▸ **The task**: Using the material below, print the line that contains "Where is **adipose tissue** in this image?", the line that contains "Where is **stroma**?", and every line in between, exactly and nothing else.

▸ **Data supplied**:
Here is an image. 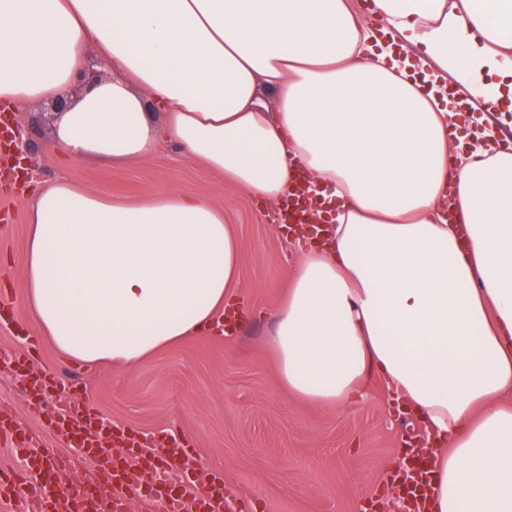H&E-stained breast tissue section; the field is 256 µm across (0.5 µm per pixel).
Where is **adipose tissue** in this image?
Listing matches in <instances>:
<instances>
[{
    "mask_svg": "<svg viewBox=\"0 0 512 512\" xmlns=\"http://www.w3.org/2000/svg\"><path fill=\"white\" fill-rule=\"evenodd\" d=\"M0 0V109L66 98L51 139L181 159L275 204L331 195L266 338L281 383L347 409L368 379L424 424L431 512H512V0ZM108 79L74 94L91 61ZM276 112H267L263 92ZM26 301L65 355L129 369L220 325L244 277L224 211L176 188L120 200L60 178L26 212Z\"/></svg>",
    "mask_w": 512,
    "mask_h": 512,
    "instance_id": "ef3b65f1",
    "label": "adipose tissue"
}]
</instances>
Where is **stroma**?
==
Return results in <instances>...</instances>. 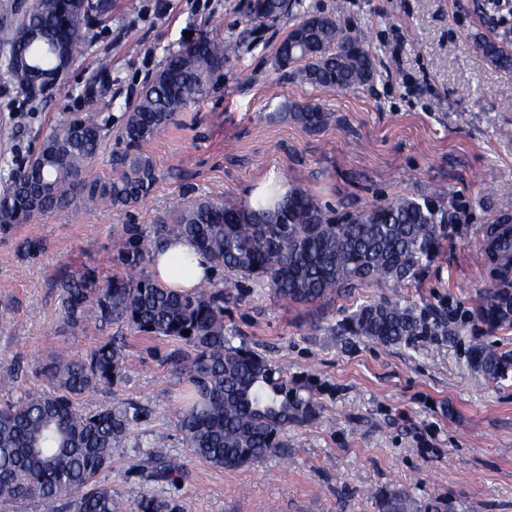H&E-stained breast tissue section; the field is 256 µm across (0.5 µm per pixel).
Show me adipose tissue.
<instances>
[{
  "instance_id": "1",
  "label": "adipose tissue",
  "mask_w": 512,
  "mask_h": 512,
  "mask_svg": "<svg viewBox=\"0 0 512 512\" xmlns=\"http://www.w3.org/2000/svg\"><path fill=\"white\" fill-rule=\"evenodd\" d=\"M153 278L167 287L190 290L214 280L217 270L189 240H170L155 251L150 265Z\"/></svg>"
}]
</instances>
...
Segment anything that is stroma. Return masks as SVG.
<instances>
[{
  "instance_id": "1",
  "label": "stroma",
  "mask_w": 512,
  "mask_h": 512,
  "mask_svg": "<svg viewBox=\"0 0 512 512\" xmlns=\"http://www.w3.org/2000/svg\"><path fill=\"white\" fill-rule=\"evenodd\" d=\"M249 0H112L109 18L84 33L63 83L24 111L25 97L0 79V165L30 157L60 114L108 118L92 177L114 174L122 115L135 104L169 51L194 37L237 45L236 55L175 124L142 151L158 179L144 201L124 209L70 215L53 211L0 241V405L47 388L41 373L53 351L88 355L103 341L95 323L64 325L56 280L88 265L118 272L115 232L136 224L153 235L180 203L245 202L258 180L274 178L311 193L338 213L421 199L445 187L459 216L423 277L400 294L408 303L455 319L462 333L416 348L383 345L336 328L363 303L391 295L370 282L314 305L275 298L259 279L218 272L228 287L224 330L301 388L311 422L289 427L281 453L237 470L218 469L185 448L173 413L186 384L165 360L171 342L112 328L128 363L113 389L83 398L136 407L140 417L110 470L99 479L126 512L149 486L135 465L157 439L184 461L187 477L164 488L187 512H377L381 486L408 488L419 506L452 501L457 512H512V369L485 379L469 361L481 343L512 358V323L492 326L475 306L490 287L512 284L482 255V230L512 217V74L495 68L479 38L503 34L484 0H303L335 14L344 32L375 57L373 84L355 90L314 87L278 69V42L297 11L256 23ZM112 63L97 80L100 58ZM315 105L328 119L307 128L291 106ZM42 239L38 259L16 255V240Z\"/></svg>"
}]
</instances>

▸ **Output for this exercise**:
Where is **adipose tissue** in this image?
Listing matches in <instances>:
<instances>
[{
    "mask_svg": "<svg viewBox=\"0 0 512 512\" xmlns=\"http://www.w3.org/2000/svg\"><path fill=\"white\" fill-rule=\"evenodd\" d=\"M0 0V109L66 98L51 139L181 159L275 204L331 195L266 338L281 383L347 409L368 379L424 424L431 512H512V0ZM108 79L74 94L91 61ZM276 112H267L263 92ZM26 301L65 355L129 369L220 325L244 277L224 211L176 188L120 200L60 178L26 212Z\"/></svg>",
    "mask_w": 512,
    "mask_h": 512,
    "instance_id": "ef3b65f1",
    "label": "adipose tissue"
}]
</instances>
Where is **stroma**?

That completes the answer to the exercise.